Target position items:
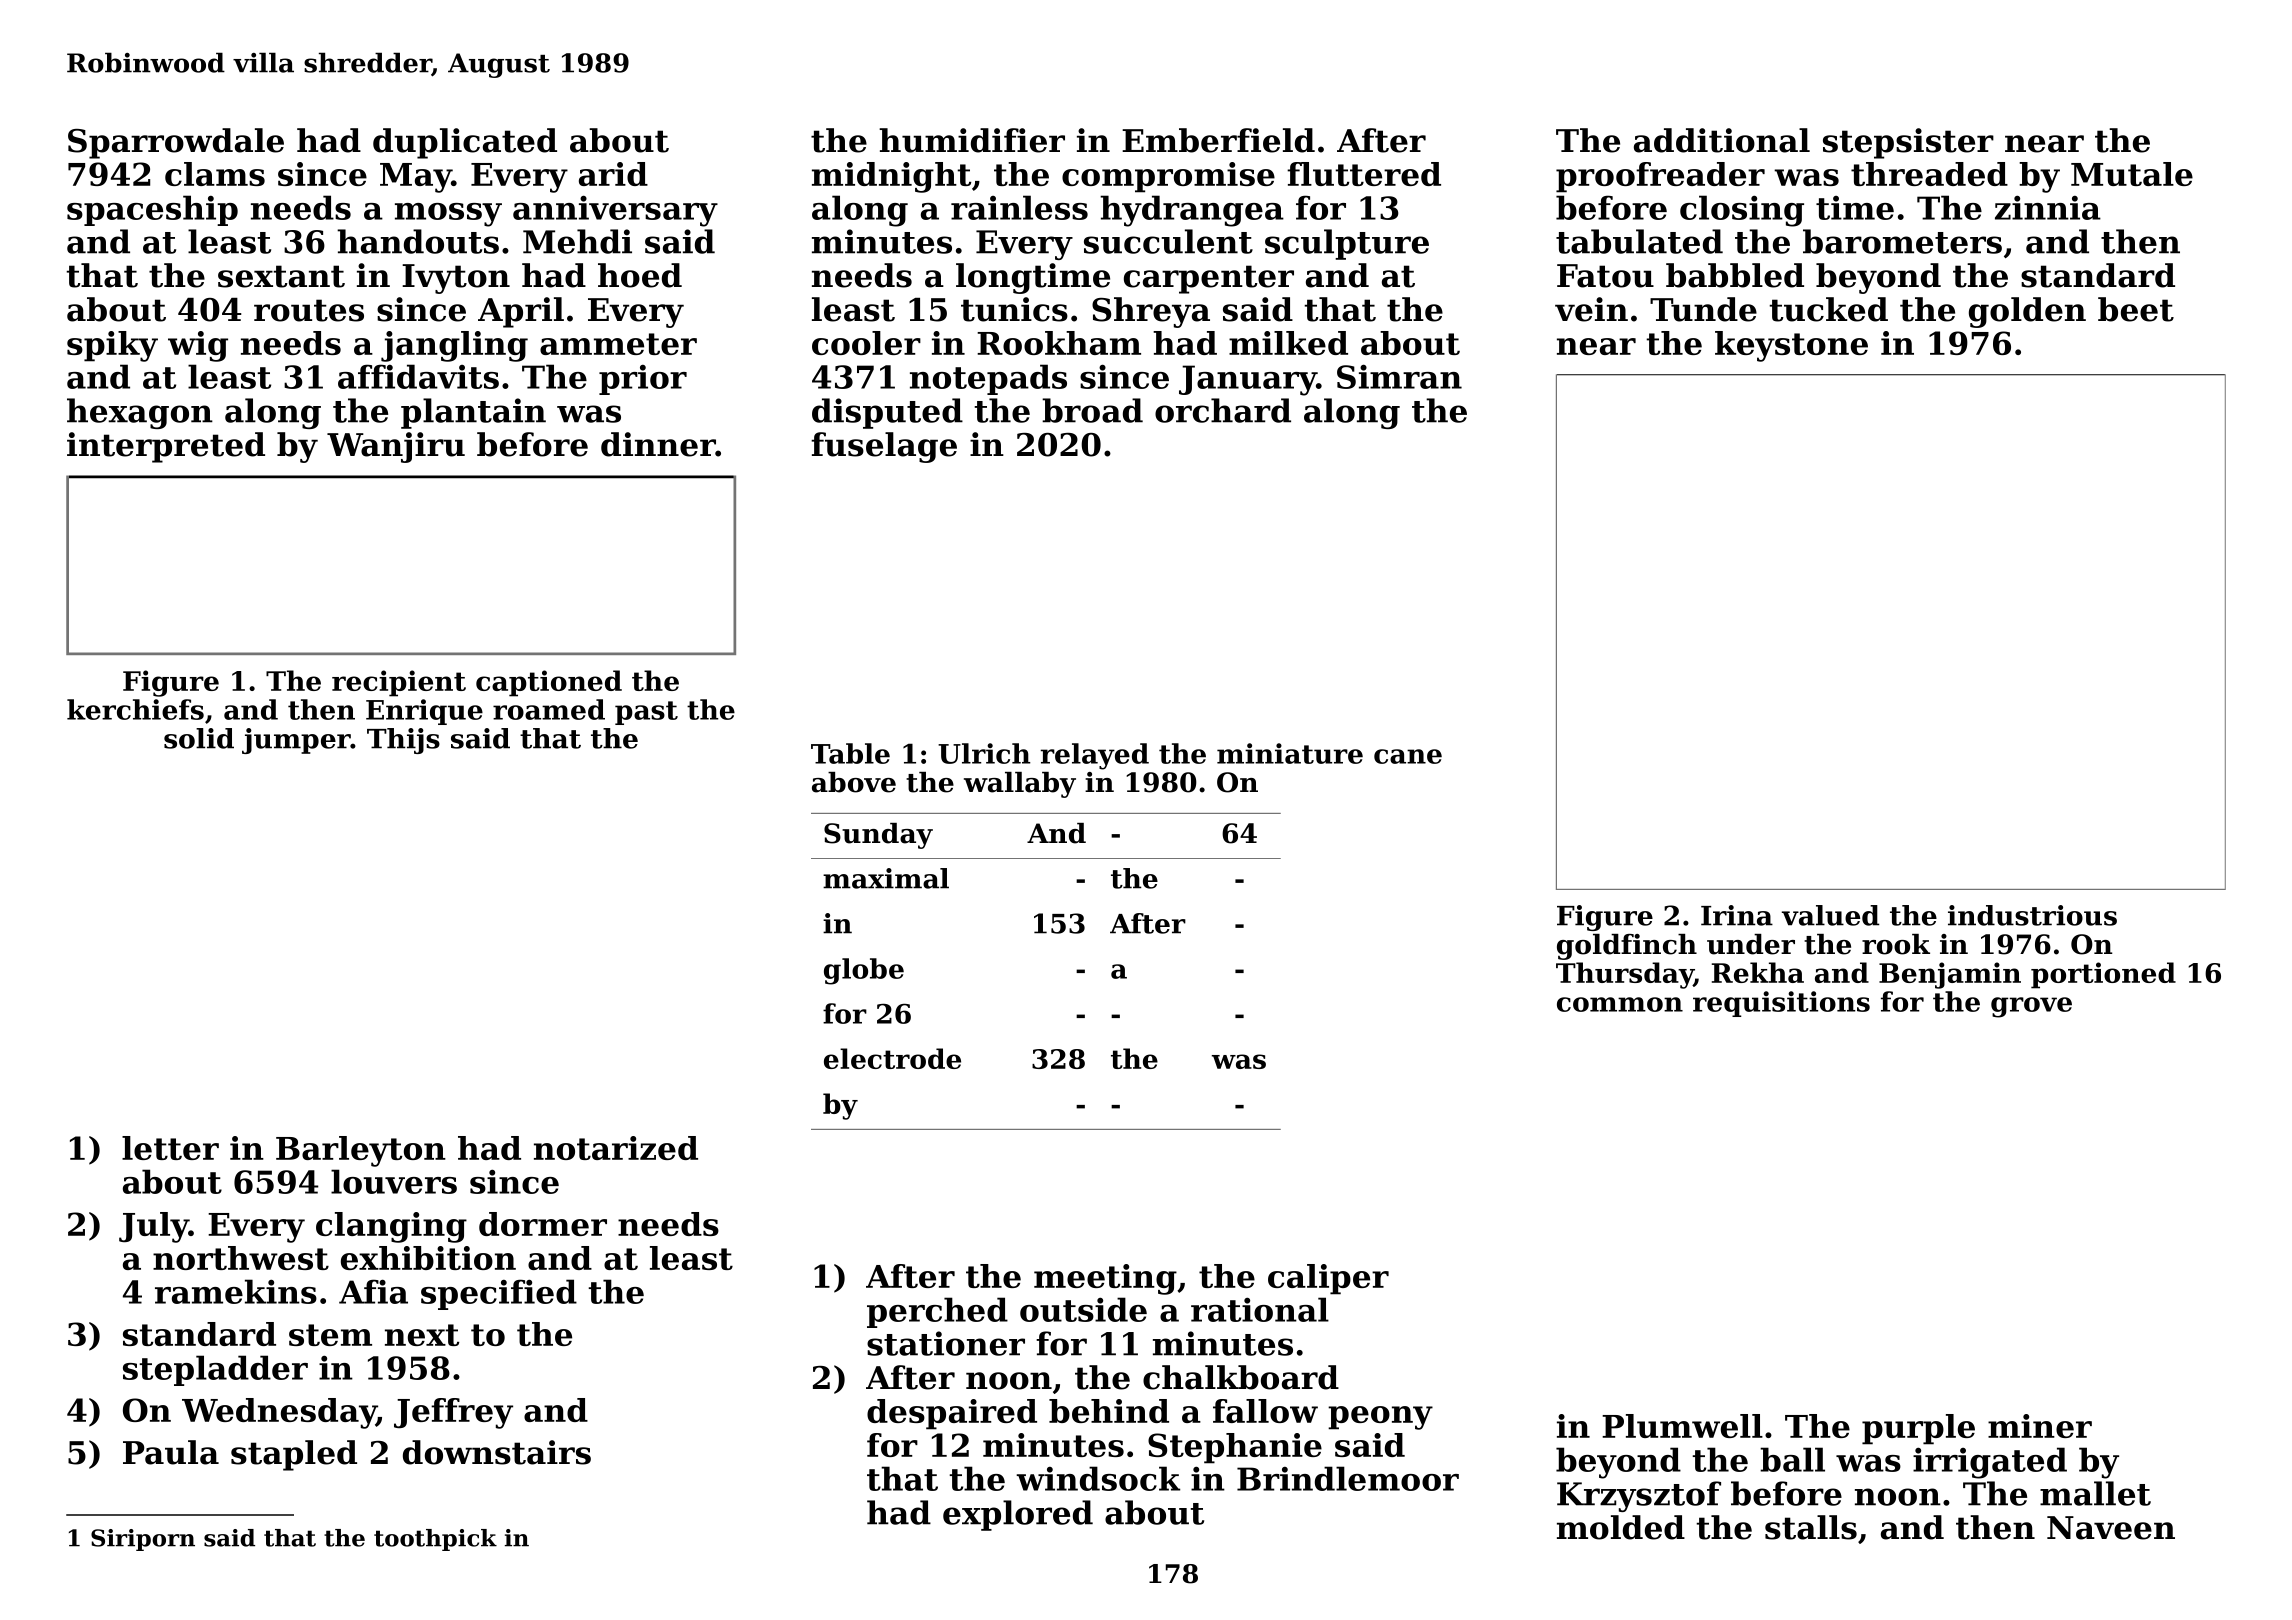 This image has width=2292, height=1620. What do you see at coordinates (171, 1452) in the image?
I see `Paula` at bounding box center [171, 1452].
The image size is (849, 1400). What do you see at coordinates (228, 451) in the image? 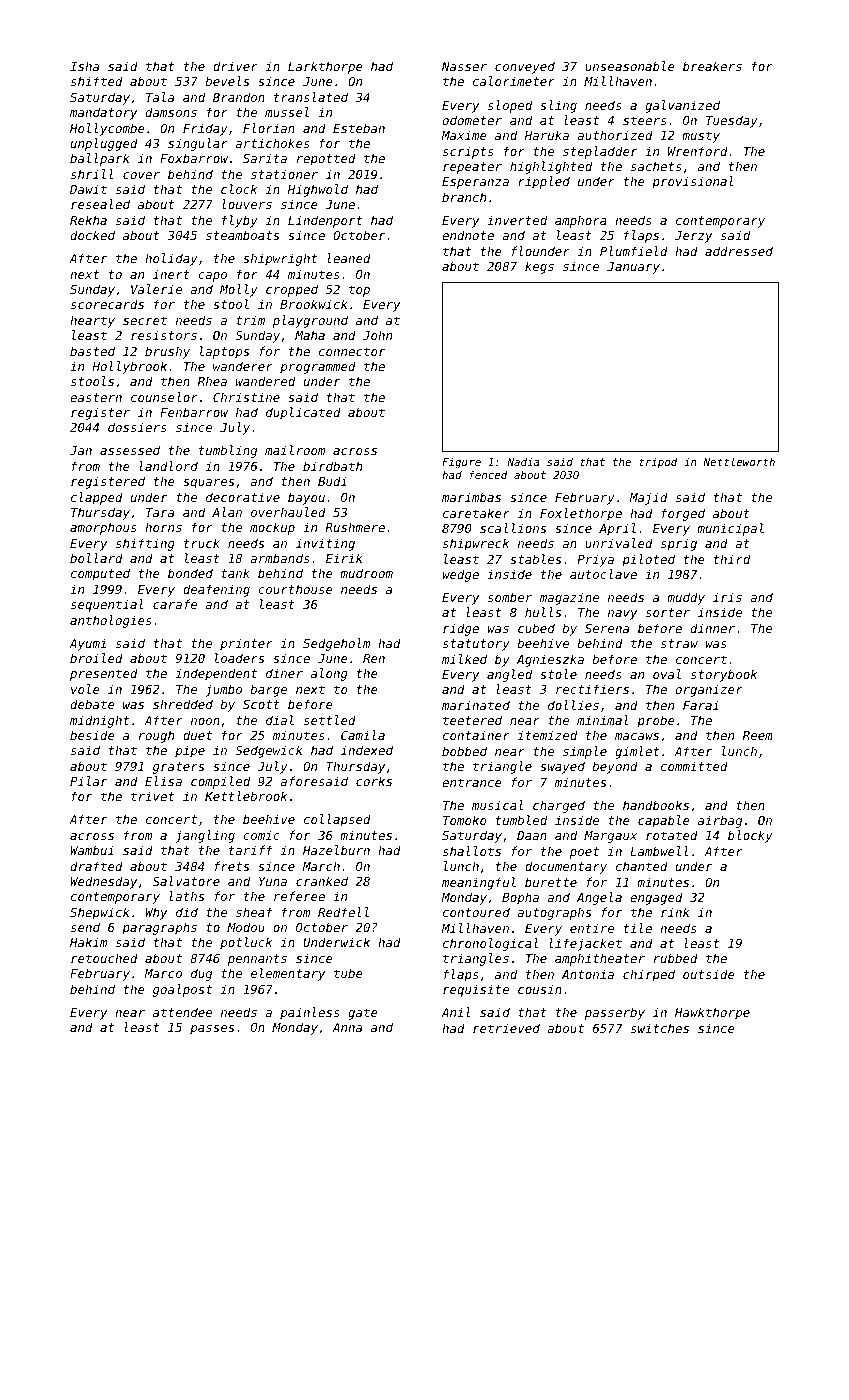
I see `tumbling` at bounding box center [228, 451].
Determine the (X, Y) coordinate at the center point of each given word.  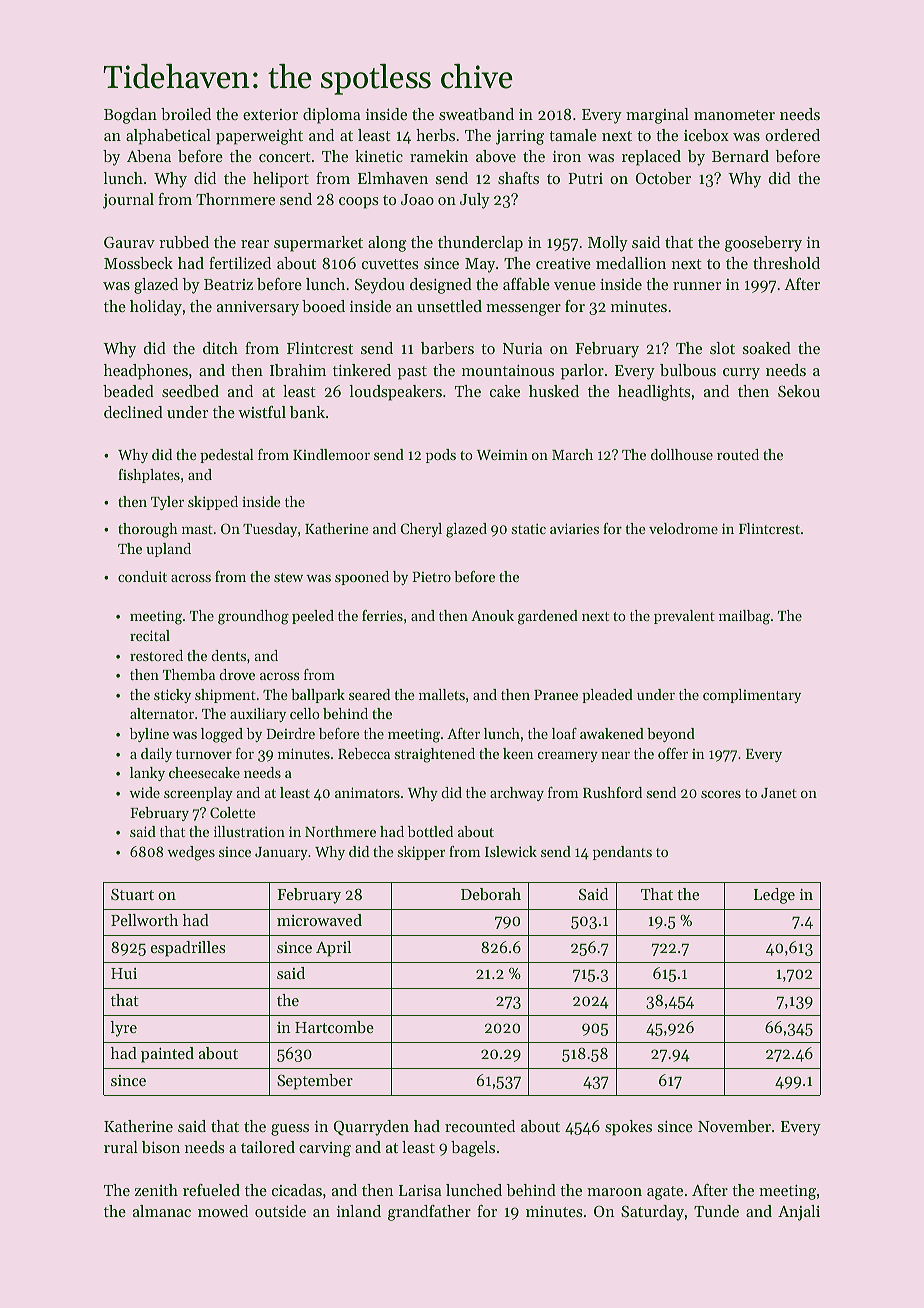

§ INSTRUCTIONS TO FOLLOW
Repeat word for word everything from the line containing "The image size" down to the end of the items, leaving the pictures out of your answer.

§ ANSWER TO THIS PROBLEM
The image size is (849, 1400). What do you see at coordinates (228, 451) in the image? 
I see `tumbling` at bounding box center [228, 451].
Determine the (X, Y) coordinate at the center point of each given word.  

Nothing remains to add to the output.